■ **Request**: For the material below, output exactly the span from the line with "black star: 4 -> 5" to the line with "grey star: 10 -> 12", including both, and nothing besides.

■ **Information shown**:
******

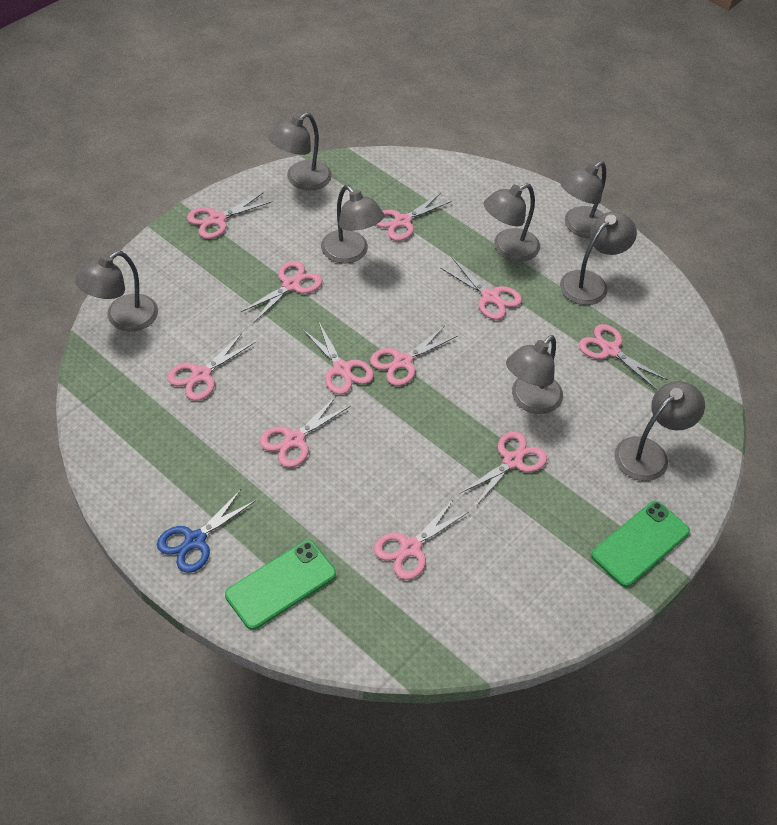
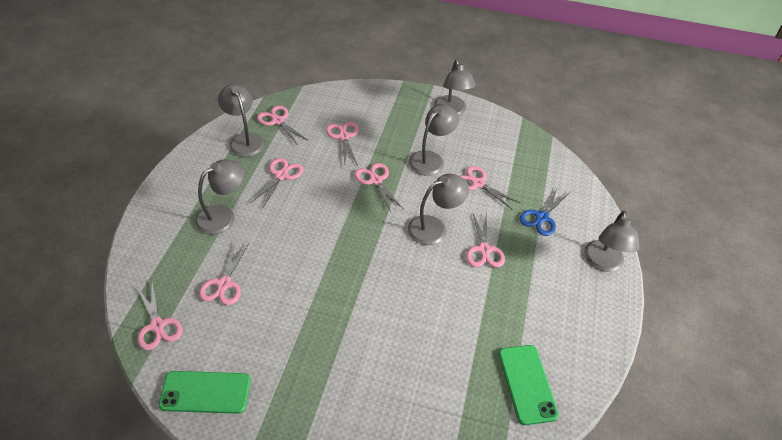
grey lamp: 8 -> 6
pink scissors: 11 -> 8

******

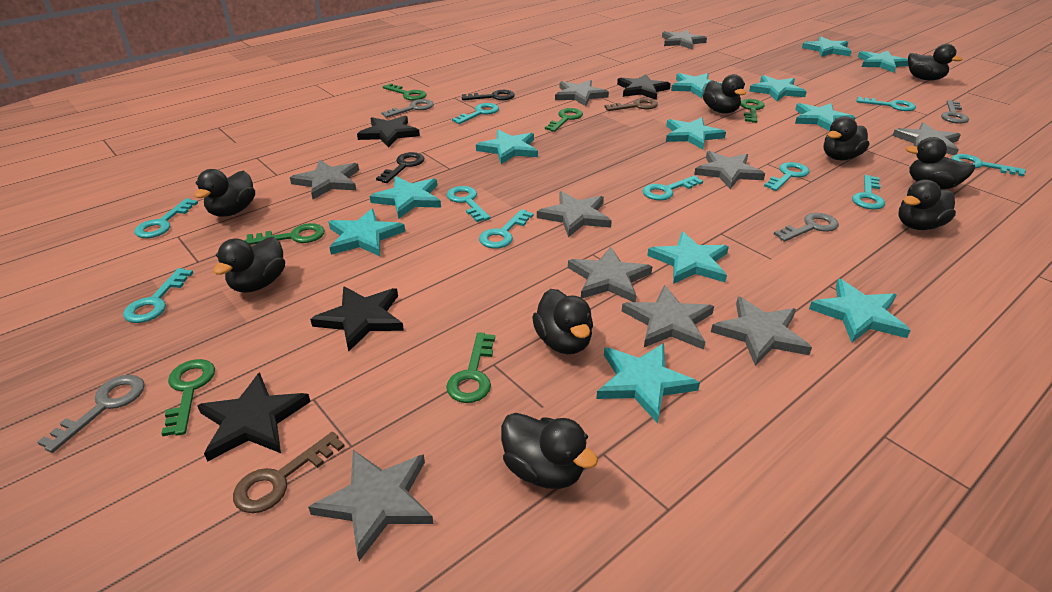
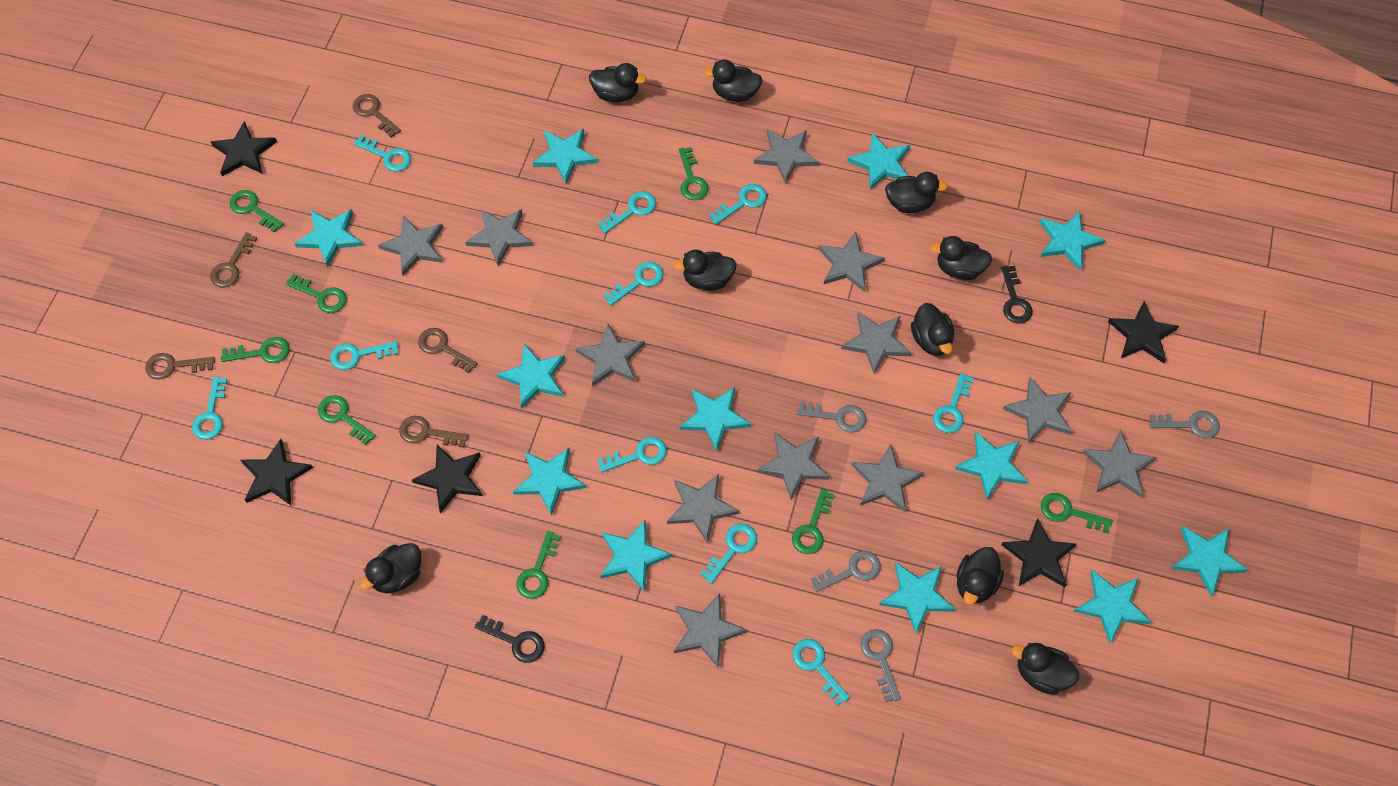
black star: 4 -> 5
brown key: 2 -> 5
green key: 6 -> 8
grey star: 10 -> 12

******

■ **Output for this task**:
black star: 4 -> 5
brown key: 2 -> 5
green key: 6 -> 8
grey star: 10 -> 12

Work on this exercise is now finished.